§ Task description
Copy the rows below without changing a single character. Begin with the very first row and stop after the line that reads "15: (1067, 342)", including that line.

Dataset entries
-=-=-

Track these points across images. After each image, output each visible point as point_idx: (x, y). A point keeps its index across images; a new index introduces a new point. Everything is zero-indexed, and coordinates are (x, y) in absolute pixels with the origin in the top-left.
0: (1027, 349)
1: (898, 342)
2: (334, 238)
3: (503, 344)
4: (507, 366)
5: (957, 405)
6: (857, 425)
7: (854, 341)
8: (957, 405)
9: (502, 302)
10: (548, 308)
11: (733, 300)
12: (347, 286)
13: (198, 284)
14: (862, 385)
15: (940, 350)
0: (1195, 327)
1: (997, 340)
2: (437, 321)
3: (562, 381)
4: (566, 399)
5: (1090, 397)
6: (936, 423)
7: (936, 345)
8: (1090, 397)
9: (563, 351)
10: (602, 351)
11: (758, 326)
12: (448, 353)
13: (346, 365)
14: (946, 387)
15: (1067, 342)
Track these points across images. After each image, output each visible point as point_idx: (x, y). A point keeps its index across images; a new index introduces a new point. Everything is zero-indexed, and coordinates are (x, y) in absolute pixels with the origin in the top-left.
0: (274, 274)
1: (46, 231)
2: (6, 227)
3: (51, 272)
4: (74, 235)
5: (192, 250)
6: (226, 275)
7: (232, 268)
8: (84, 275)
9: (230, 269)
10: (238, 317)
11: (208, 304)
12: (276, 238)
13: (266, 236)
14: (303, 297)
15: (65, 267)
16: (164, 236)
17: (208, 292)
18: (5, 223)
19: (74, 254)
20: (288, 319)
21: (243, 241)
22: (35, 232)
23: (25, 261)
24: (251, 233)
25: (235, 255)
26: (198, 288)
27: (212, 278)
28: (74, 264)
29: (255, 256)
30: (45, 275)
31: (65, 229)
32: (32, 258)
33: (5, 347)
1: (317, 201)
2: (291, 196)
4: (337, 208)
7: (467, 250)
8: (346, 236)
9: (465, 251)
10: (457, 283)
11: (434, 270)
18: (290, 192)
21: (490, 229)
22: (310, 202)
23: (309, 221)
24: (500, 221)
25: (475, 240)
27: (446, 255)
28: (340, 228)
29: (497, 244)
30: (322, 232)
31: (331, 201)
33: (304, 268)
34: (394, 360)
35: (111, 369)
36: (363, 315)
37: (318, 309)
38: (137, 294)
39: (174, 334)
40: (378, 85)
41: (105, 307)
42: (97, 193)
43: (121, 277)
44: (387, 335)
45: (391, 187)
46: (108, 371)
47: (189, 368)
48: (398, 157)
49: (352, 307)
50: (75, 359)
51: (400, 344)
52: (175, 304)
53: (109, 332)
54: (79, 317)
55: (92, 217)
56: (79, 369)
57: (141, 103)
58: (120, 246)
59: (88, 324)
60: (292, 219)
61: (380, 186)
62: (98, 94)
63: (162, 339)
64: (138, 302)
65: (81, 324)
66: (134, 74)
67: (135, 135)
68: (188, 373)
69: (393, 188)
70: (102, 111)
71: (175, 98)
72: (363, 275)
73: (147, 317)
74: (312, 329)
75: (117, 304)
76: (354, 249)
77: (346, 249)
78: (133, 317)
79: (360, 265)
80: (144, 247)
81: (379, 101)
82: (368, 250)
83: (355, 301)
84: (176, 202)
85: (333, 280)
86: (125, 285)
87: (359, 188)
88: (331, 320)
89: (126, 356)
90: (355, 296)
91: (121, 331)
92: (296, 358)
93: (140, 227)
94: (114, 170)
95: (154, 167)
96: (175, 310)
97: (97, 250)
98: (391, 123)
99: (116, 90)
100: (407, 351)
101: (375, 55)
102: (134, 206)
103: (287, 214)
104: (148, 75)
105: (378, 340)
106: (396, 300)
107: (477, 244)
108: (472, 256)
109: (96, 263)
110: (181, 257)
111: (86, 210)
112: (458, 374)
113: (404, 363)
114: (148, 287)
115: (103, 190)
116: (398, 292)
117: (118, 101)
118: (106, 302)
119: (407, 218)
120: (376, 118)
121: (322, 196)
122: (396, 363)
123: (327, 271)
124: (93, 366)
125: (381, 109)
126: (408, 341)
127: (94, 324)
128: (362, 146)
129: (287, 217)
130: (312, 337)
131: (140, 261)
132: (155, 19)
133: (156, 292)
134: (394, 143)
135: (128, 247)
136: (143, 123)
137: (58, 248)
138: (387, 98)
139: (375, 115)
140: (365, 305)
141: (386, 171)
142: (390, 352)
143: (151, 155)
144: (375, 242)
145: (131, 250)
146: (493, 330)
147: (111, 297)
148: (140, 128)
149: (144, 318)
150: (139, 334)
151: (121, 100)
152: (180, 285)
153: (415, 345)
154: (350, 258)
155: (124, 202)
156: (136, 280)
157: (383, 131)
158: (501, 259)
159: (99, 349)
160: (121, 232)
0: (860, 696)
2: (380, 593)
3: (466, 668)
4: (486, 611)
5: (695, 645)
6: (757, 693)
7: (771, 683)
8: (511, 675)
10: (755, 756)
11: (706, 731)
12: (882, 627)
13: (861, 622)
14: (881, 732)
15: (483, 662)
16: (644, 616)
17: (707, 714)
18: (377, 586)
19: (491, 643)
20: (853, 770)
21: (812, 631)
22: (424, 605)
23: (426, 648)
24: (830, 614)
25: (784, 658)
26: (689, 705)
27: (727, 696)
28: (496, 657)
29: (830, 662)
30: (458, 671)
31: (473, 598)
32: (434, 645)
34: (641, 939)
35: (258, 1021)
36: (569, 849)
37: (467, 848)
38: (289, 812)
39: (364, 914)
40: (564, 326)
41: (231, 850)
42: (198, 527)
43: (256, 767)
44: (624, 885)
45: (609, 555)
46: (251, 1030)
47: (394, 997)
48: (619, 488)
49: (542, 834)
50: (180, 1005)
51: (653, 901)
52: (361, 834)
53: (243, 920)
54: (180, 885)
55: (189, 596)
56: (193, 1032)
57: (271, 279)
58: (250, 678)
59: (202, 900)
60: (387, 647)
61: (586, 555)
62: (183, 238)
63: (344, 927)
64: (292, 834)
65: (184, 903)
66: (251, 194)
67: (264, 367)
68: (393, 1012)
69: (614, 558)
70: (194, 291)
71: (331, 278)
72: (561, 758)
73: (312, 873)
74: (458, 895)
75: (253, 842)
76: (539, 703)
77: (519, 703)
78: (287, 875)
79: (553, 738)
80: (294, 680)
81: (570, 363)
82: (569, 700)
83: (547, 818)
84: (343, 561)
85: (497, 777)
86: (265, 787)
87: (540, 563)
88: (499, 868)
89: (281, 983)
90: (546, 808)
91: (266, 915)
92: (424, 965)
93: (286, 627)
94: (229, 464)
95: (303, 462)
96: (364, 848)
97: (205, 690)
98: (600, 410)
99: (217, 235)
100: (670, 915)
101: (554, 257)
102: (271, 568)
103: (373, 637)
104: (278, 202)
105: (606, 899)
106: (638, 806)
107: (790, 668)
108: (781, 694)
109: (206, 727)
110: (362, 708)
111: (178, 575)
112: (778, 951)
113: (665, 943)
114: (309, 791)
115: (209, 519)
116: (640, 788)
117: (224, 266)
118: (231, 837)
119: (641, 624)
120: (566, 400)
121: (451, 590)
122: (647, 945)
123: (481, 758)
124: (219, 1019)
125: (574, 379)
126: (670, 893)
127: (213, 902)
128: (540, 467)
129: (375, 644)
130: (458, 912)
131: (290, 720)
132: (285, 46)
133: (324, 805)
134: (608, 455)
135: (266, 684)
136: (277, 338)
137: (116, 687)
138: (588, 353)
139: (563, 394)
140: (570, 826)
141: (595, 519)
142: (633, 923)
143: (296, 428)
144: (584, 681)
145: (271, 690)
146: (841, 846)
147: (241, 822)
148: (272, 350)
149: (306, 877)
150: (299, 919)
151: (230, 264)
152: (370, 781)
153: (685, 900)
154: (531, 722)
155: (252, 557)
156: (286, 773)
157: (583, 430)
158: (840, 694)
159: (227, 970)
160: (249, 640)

-=-=-

§ The completed task
Track these points across images. After each image, output each visible point as point_idx: (x, y). A point keeps its index across images; a new index introduces a new point. Everything is zero-indexed, and coordinates are (x, y) in absolute pixels with the origin in the top-left.
0: (1027, 349)
1: (898, 342)
2: (334, 238)
3: (503, 344)
4: (507, 366)
5: (957, 405)
6: (857, 425)
7: (854, 341)
8: (957, 405)
9: (502, 302)
10: (548, 308)
11: (733, 300)
12: (347, 286)
13: (198, 284)
14: (862, 385)
15: (940, 350)
0: (1195, 327)
1: (997, 340)
2: (437, 321)
3: (562, 381)
4: (566, 399)
5: (1090, 397)
6: (936, 423)
7: (936, 345)
8: (1090, 397)
9: (563, 351)
10: (602, 351)
11: (758, 326)
12: (448, 353)
13: (346, 365)
14: (946, 387)
15: (1067, 342)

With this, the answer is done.